TASK TO COMPLETE: Begin at the line below that has "red glasses: 5 -> 2" and stop after the line that has "turquoise ball: 6 -> 5". Please restate only those lines, word for word.

Colored object listings:
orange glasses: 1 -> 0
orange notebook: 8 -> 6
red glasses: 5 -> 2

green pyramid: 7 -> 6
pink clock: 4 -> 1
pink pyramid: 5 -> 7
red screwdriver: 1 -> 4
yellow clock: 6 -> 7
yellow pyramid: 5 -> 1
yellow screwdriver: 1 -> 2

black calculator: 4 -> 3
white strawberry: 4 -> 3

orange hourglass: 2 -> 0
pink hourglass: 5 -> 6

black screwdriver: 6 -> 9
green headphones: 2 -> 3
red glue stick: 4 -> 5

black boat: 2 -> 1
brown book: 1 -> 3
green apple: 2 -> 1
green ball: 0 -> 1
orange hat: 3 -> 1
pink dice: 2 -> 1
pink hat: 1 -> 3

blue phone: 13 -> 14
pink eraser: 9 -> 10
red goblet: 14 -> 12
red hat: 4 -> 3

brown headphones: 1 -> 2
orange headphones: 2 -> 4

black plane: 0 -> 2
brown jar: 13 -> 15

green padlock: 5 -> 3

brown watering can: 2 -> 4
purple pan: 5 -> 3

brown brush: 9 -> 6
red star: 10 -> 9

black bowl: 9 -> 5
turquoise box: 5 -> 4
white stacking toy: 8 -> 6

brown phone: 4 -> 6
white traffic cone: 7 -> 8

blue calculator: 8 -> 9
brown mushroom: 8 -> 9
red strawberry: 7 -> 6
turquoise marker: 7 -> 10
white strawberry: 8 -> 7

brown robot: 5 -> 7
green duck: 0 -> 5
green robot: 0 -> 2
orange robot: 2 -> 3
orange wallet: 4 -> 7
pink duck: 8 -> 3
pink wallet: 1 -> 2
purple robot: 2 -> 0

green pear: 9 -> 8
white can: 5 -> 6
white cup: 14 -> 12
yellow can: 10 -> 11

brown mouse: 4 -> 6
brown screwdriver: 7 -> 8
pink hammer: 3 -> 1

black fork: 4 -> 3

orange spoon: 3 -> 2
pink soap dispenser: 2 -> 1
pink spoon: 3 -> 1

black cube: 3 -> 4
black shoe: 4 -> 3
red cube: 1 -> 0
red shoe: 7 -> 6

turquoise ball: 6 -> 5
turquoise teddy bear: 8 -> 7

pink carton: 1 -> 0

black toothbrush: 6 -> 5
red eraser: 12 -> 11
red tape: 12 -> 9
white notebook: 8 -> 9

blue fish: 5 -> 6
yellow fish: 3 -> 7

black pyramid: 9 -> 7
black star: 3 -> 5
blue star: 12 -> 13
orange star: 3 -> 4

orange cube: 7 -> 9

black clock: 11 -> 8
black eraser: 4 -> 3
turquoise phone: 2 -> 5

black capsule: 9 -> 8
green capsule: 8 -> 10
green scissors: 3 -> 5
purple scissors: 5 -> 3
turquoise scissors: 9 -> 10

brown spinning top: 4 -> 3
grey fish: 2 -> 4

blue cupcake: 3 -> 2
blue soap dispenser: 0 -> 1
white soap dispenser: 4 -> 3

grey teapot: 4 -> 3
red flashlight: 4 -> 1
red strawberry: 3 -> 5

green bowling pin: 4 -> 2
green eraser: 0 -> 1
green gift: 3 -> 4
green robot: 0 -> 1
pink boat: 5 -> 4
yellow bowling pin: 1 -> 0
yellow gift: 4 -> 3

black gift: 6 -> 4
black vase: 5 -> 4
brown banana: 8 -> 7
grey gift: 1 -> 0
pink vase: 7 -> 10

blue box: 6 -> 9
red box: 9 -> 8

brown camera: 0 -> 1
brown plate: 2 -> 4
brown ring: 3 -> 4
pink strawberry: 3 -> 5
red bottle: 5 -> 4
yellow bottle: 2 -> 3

OUTPUT BELOW:
red glasses: 5 -> 2

green pyramid: 7 -> 6
pink clock: 4 -> 1
pink pyramid: 5 -> 7
red screwdriver: 1 -> 4
yellow clock: 6 -> 7
yellow pyramid: 5 -> 1
yellow screwdriver: 1 -> 2

black calculator: 4 -> 3
white strawberry: 4 -> 3

orange hourglass: 2 -> 0
pink hourglass: 5 -> 6

black screwdriver: 6 -> 9
green headphones: 2 -> 3
red glue stick: 4 -> 5

black boat: 2 -> 1
brown book: 1 -> 3
green apple: 2 -> 1
green ball: 0 -> 1
orange hat: 3 -> 1
pink dice: 2 -> 1
pink hat: 1 -> 3

blue phone: 13 -> 14
pink eraser: 9 -> 10
red goblet: 14 -> 12
red hat: 4 -> 3

brown headphones: 1 -> 2
orange headphones: 2 -> 4

black plane: 0 -> 2
brown jar: 13 -> 15

green padlock: 5 -> 3

brown watering can: 2 -> 4
purple pan: 5 -> 3

brown brush: 9 -> 6
red star: 10 -> 9

black bowl: 9 -> 5
turquoise box: 5 -> 4
white stacking toy: 8 -> 6

brown phone: 4 -> 6
white traffic cone: 7 -> 8

blue calculator: 8 -> 9
brown mushroom: 8 -> 9
red strawberry: 7 -> 6
turquoise marker: 7 -> 10
white strawberry: 8 -> 7

brown robot: 5 -> 7
green duck: 0 -> 5
green robot: 0 -> 2
orange robot: 2 -> 3
orange wallet: 4 -> 7
pink duck: 8 -> 3
pink wallet: 1 -> 2
purple robot: 2 -> 0

green pear: 9 -> 8
white can: 5 -> 6
white cup: 14 -> 12
yellow can: 10 -> 11

brown mouse: 4 -> 6
brown screwdriver: 7 -> 8
pink hammer: 3 -> 1

black fork: 4 -> 3

orange spoon: 3 -> 2
pink soap dispenser: 2 -> 1
pink spoon: 3 -> 1

black cube: 3 -> 4
black shoe: 4 -> 3
red cube: 1 -> 0
red shoe: 7 -> 6

turquoise ball: 6 -> 5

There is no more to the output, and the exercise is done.